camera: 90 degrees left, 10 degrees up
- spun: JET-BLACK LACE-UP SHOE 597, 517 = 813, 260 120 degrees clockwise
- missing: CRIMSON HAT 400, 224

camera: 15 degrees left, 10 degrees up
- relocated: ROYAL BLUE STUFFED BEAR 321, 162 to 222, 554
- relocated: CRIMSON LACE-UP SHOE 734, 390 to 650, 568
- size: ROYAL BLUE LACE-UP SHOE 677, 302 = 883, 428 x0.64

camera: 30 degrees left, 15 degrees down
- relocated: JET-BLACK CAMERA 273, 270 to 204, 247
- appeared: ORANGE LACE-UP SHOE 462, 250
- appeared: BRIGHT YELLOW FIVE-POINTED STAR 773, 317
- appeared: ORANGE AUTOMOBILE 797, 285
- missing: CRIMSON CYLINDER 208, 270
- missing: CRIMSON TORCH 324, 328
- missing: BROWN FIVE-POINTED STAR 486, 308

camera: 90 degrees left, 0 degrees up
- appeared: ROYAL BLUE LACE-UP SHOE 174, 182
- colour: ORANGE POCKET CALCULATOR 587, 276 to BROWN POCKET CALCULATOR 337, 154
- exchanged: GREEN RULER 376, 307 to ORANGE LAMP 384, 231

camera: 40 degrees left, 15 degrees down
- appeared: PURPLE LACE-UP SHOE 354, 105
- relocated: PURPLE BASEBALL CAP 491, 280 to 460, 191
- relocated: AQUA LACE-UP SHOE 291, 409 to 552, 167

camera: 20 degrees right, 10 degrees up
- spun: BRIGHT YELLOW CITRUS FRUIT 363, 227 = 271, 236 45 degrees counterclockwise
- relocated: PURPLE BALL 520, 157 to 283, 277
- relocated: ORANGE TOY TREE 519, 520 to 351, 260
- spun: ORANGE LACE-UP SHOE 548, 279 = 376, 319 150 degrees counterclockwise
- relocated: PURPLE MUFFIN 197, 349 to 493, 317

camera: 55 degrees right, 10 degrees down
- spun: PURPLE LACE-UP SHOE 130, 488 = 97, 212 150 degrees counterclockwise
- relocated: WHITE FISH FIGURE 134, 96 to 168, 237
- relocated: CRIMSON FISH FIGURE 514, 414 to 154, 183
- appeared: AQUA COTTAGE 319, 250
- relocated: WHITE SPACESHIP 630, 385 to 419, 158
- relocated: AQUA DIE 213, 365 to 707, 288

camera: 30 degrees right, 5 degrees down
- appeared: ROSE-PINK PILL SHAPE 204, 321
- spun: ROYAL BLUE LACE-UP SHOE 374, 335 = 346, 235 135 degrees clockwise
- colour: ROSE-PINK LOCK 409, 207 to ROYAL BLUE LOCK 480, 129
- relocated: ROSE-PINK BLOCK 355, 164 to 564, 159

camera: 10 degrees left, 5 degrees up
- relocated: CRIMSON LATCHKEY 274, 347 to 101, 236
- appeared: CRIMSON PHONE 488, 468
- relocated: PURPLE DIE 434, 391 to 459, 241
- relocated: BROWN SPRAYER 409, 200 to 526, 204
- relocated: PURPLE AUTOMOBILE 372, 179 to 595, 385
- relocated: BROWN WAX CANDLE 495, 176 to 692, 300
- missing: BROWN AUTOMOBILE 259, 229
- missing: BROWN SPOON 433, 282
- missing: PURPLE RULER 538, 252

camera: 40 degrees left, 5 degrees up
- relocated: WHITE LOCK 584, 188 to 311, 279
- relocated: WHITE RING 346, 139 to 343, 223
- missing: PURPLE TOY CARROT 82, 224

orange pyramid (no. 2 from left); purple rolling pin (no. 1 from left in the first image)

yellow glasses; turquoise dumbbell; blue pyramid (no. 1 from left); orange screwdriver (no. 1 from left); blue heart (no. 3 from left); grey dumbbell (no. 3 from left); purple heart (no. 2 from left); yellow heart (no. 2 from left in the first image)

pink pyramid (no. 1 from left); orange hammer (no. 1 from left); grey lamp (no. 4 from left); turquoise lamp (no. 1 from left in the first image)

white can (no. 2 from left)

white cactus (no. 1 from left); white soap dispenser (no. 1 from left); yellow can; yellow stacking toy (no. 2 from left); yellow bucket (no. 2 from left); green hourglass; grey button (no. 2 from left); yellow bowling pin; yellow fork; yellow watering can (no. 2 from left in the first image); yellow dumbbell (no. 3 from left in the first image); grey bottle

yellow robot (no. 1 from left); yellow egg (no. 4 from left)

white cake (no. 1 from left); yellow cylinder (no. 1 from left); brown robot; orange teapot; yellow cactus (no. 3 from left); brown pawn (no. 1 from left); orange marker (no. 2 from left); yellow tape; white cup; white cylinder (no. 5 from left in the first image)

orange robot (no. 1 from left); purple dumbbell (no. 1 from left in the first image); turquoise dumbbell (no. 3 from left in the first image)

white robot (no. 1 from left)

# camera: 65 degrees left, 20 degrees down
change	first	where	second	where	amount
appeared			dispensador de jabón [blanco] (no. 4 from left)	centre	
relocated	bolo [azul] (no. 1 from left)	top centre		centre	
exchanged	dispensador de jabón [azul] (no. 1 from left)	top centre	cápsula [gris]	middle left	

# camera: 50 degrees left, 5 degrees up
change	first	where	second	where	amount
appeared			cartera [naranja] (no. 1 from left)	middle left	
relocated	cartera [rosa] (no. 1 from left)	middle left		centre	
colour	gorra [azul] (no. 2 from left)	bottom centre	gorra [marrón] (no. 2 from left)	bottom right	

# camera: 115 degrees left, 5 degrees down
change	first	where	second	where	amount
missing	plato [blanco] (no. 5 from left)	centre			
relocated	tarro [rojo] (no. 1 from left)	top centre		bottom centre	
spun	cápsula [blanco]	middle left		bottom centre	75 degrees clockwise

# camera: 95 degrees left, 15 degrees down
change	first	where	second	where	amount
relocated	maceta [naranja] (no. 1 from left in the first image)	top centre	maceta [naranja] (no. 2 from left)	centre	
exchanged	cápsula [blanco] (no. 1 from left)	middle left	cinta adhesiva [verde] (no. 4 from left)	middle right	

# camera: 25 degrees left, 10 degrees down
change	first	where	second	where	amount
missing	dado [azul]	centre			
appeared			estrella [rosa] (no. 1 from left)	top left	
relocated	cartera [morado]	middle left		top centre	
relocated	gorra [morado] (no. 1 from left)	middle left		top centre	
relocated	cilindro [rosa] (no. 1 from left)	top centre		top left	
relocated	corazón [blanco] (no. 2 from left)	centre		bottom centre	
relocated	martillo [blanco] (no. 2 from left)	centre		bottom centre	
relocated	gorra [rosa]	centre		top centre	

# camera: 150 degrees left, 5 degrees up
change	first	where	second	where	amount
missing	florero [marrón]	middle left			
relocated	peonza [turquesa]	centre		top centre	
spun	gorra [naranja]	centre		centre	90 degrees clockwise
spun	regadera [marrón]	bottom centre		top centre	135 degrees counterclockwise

Activity | Restate the records word for word, leaving nothing out.

Result for this task |
camera: 90 degrees left, 10 degrees up
- spun: JET-BLACK LACE-UP SHOE 597, 517 = 813, 260 120 degrees clockwise
- missing: CRIMSON HAT 400, 224

camera: 15 degrees left, 10 degrees up
- relocated: ROYAL BLUE STUFFED BEAR 321, 162 to 222, 554
- relocated: CRIMSON LACE-UP SHOE 734, 390 to 650, 568
- size: ROYAL BLUE LACE-UP SHOE 677, 302 = 883, 428 x0.64

camera: 30 degrees left, 15 degrees down
- relocated: JET-BLACK CAMERA 273, 270 to 204, 247
- appeared: ORANGE LACE-UP SHOE 462, 250
- appeared: BRIGHT YELLOW FIVE-POINTED STAR 773, 317
- appeared: ORANGE AUTOMOBILE 797, 285
- missing: CRIMSON CYLINDER 208, 270
- missing: CRIMSON TORCH 324, 328
- missing: BROWN FIVE-POINTED STAR 486, 308

camera: 90 degrees left, 0 degrees up
- appeared: ROYAL BLUE LACE-UP SHOE 174, 182
- colour: ORANGE POCKET CALCULATOR 587, 276 to BROWN POCKET CALCULATOR 337, 154
- exchanged: GREEN RULER 376, 307 to ORANGE LAMP 384, 231

camera: 40 degrees left, 15 degrees down
- appeared: PURPLE LACE-UP SHOE 354, 105
- relocated: PURPLE BASEBALL CAP 491, 280 to 460, 191
- relocated: AQUA LACE-UP SHOE 291, 409 to 552, 167

camera: 20 degrees right, 10 degrees up
- spun: BRIGHT YELLOW CITRUS FRUIT 363, 227 = 271, 236 45 degrees counterclockwise
- relocated: PURPLE BALL 520, 157 to 283, 277
- relocated: ORANGE TOY TREE 519, 520 to 351, 260
- spun: ORANGE LACE-UP SHOE 548, 279 = 376, 319 150 degrees counterclockwise
- relocated: PURPLE MUFFIN 197, 349 to 493, 317

camera: 55 degrees right, 10 degrees down
- spun: PURPLE LACE-UP SHOE 130, 488 = 97, 212 150 degrees counterclockwise
- relocated: WHITE FISH FIGURE 134, 96 to 168, 237
- relocated: CRIMSON FISH FIGURE 514, 414 to 154, 183
- appeared: AQUA COTTAGE 319, 250
- relocated: WHITE SPACESHIP 630, 385 to 419, 158
- relocated: AQUA DIE 213, 365 to 707, 288

camera: 30 degrees right, 5 degrees down
- appeared: ROSE-PINK PILL SHAPE 204, 321
- spun: ROYAL BLUE LACE-UP SHOE 374, 335 = 346, 235 135 degrees clockwise
- colour: ROSE-PINK LOCK 409, 207 to ROYAL BLUE LOCK 480, 129
- relocated: ROSE-PINK BLOCK 355, 164 to 564, 159

camera: 10 degrees left, 5 degrees up
- relocated: CRIMSON LATCHKEY 274, 347 to 101, 236
- appeared: CRIMSON PHONE 488, 468
- relocated: PURPLE DIE 434, 391 to 459, 241
- relocated: BROWN SPRAYER 409, 200 to 526, 204
- relocated: PURPLE AUTOMOBILE 372, 179 to 595, 385
- relocated: BROWN WAX CANDLE 495, 176 to 692, 300
- missing: BROWN AUTOMOBILE 259, 229
- missing: BROWN SPOON 433, 282
- missing: PURPLE RULER 538, 252

camera: 40 degrees left, 5 degrees up
- relocated: WHITE LOCK 584, 188 to 311, 279
- relocated: WHITE RING 346, 139 to 343, 223
- missing: PURPLE TOY CARROT 82, 224

orange pyramid (no. 2 from left); purple rolling pin (no. 1 from left in the first image)

yellow glasses; turquoise dumbbell; blue pyramid (no. 1 from left); orange screwdriver (no. 1 from left); blue heart (no. 3 from left); grey dumbbell (no. 3 from left); purple heart (no. 2 from left); yellow heart (no. 2 from left in the first image)

pink pyramid (no. 1 from left); orange hammer (no. 1 from left); grey lamp (no. 4 from left); turquoise lamp (no. 1 from left in the first image)

white can (no. 2 from left)

white cactus (no. 1 from left); white soap dispenser (no. 1 from left); yellow can; yellow stacking toy (no. 2 from left); yellow bucket (no. 2 from left); green hourglass; grey button (no. 2 from left); yellow bowling pin; yellow fork; yellow watering can (no. 2 from left in the first image); yellow dumbbell (no. 3 from left in the first image); grey bottle

yellow robot (no. 1 from left); yellow egg (no. 4 from left)

white cake (no. 1 from left); yellow cylinder (no. 1 from left); brown robot; orange teapot; yellow cactus (no. 3 from left); brown pawn (no. 1 from left); orange marker (no. 2 from left); yellow tape; white cup; white cylinder (no. 5 from left in the first image)

orange robot (no. 1 from left); purple dumbbell (no. 1 from left in the first image); turquoise dumbbell (no. 3 from left in the first image)

white robot (no. 1 from left)

# camera: 65 degrees left, 20 degrees down
change	first	where	second	where	amount
appeared			dispensador de jabón [blanco] (no. 4 from left)	centre	
relocated	bolo [azul] (no. 1 from left)	top centre		centre	
exchanged	dispensador de jabón [azul] (no. 1 from left)	top centre	cápsula [gris]	middle left	

# camera: 50 degrees left, 5 degrees up
change	first	where	second	where	amount
appeared			cartera [naranja] (no. 1 from left)	middle left	
relocated	cartera [rosa] (no. 1 from left)	middle left		centre	
colour	gorra [azul] (no. 2 from left)	bottom centre	gorra [marrón] (no. 2 from left)	bottom right	

# camera: 115 degrees left, 5 degrees down
change	first	where	second	where	amount
missing	plato [blanco] (no. 5 from left)	centre			
relocated	tarro [rojo] (no. 1 from left)	top centre		bottom centre	
spun	cápsula [blanco]	middle left		bottom centre	75 degrees clockwise

# camera: 95 degrees left, 15 degrees down
change	first	where	second	where	amount
relocated	maceta [naranja] (no. 1 from left in the first image)	top centre	maceta [naranja] (no. 2 from left)	centre	
exchanged	cápsula [blanco] (no. 1 from left)	middle left	cinta adhesiva [verde] (no. 4 from left)	middle right	

# camera: 25 degrees left, 10 degrees down
change	first	where	second	where	amount
missing	dado [azul]	centre			
appeared			estrella [rosa] (no. 1 from left)	top left	
relocated	cartera [morado]	middle left		top centre	
relocated	gorra [morado] (no. 1 from left)	middle left		top centre	
relocated	cilindro [rosa] (no. 1 from left)	top centre		top left	
relocated	corazón [blanco] (no. 2 from left)	centre		bottom centre	
relocated	martillo [blanco] (no. 2 from left)	centre		bottom centre	
relocated	gorra [rosa]	centre		top centre	

# camera: 150 degrees left, 5 degrees up
change	first	where	second	where	amount
missing	florero [marrón]	middle left			
relocated	peonza [turquesa]	centre		top centre	
spun	gorra [naranja]	centre		centre	90 degrees clockwise
spun	regadera [marrón]	bottom centre		top centre	135 degrees counterclockwise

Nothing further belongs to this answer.